What to produce
Arrange the items from the line with "pantograph [782, 445]" through the line with "pumped (178, 309)", both included, as a Markdown table with the columns Row and Line. Number each row and leave out blank lines.

Rows

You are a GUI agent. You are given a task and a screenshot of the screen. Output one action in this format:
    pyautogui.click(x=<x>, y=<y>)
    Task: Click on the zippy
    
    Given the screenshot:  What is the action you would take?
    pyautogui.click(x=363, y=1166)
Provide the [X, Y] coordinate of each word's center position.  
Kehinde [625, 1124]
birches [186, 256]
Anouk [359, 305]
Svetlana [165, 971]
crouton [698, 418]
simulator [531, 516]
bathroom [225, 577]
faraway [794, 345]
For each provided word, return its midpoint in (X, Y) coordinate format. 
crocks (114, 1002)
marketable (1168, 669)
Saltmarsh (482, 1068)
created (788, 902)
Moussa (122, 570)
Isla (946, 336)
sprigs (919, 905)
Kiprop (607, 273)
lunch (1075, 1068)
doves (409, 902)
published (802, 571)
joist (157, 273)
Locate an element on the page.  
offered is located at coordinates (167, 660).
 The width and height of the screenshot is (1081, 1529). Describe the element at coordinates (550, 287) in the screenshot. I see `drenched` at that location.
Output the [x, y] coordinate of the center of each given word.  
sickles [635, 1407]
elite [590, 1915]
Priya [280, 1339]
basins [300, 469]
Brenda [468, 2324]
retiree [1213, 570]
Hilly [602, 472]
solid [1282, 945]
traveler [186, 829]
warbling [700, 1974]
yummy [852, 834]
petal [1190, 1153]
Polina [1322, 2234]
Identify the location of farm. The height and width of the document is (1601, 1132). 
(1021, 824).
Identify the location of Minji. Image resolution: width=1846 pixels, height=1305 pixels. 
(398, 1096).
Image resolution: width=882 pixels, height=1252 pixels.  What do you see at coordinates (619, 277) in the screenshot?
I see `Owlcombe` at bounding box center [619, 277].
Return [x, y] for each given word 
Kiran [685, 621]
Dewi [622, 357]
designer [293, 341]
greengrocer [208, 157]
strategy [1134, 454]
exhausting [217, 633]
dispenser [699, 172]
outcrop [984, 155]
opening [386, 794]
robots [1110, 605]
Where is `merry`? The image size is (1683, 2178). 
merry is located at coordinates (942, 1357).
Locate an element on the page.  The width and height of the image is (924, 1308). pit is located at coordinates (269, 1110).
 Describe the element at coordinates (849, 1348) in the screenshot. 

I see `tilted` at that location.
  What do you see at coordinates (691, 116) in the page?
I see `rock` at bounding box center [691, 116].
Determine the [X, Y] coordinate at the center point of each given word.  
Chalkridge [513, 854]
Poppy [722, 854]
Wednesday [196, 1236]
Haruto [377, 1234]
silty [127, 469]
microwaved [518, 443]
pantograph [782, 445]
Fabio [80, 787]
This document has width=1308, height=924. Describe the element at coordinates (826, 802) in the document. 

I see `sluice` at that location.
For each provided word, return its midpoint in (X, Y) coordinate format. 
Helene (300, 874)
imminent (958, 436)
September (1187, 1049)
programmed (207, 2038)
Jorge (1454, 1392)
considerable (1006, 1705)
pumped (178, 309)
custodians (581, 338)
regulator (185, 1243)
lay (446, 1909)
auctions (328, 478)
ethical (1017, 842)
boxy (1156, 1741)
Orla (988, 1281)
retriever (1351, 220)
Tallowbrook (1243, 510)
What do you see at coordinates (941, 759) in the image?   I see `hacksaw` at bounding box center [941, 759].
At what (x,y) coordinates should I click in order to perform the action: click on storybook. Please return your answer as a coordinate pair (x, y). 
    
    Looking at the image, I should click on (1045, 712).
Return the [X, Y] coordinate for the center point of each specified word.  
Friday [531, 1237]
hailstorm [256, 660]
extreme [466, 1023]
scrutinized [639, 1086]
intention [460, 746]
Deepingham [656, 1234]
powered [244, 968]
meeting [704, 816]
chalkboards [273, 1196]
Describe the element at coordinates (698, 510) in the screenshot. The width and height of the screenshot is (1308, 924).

The completed task
| Row | Line |
|---|---|
| 1 | pantograph [782, 445] |
| 2 | Fabio [80, 787] |
| 3 | This document has width=1308, height=924. Describe the element at coordinates (826, 802) in the document.  |
| 4 | I see `sluice` at that location. |
| 5 | For each provided word, return its midpoint in (X, Y) coordinate format.  |
| 6 | Helene (300, 874) |
| 7 | imminent (958, 436) |
| 8 | September (1187, 1049) |
| 9 | programmed (207, 2038) |
| 10 | Jorge (1454, 1392) |
| 11 | considerable (1006, 1705) |
| 12 | pumped (178, 309) |